#### Data for this task
*** Block opens ***
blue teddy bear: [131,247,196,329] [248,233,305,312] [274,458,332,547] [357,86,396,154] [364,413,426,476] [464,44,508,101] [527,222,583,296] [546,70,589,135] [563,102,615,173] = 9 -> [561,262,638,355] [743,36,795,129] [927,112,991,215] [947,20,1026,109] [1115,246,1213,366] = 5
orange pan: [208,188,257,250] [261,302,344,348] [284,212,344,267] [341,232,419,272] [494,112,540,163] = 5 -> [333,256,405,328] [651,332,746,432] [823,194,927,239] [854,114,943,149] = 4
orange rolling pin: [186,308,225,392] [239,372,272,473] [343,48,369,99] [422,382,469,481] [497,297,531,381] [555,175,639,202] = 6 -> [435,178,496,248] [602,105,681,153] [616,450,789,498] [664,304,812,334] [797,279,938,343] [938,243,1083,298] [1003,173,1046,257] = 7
*** Block closes ***
*** Block opens ***
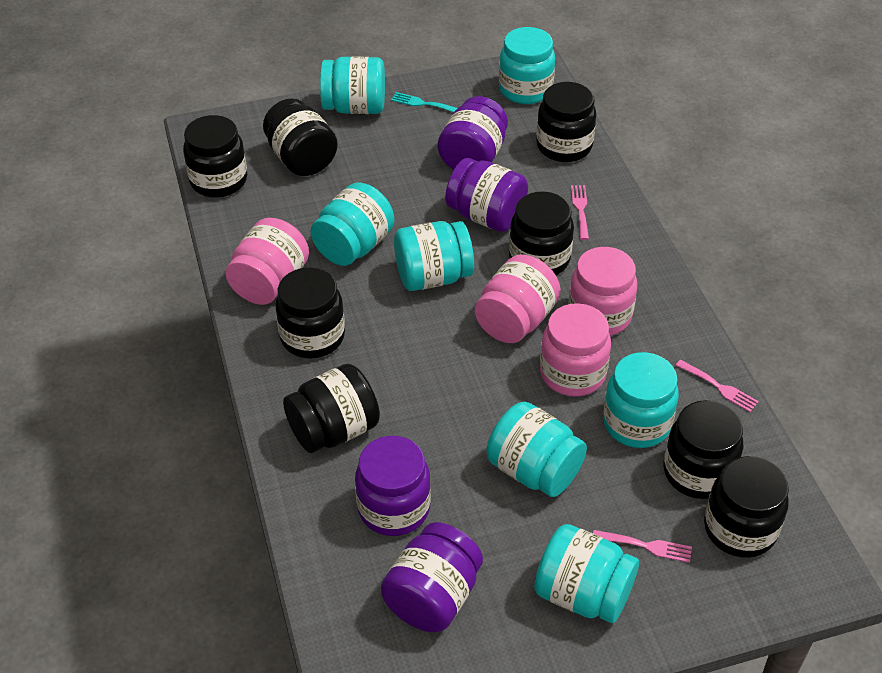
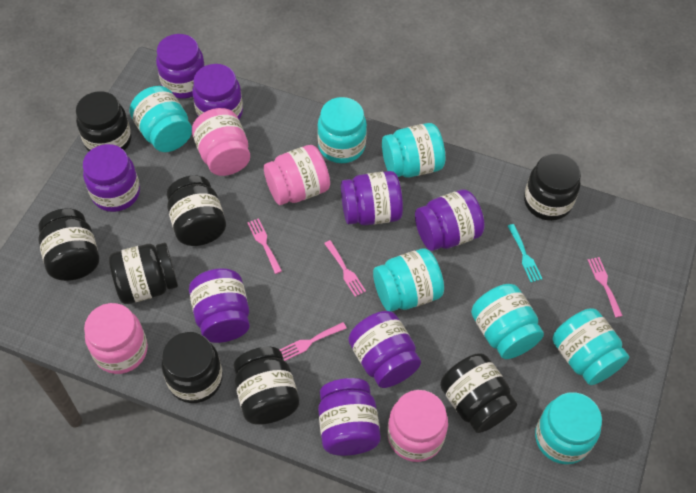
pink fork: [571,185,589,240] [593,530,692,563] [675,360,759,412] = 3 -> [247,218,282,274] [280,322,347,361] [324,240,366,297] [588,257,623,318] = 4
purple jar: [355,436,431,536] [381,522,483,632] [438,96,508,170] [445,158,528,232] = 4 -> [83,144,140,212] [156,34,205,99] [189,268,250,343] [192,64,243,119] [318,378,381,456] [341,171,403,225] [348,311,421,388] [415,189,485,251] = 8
*** Block closes ***
#### Assignment
Wherever the word "orange" appears in the data, return the whole line.

#### Answer below
orange pan: [208,188,257,250] [261,302,344,348] [284,212,344,267] [341,232,419,272] [494,112,540,163] = 5 -> [333,256,405,328] [651,332,746,432] [823,194,927,239] [854,114,943,149] = 4
orange rolling pin: [186,308,225,392] [239,372,272,473] [343,48,369,99] [422,382,469,481] [497,297,531,381] [555,175,639,202] = 6 -> [435,178,496,248] [602,105,681,153] [616,450,789,498] [664,304,812,334] [797,279,938,343] [938,243,1083,298] [1003,173,1046,257] = 7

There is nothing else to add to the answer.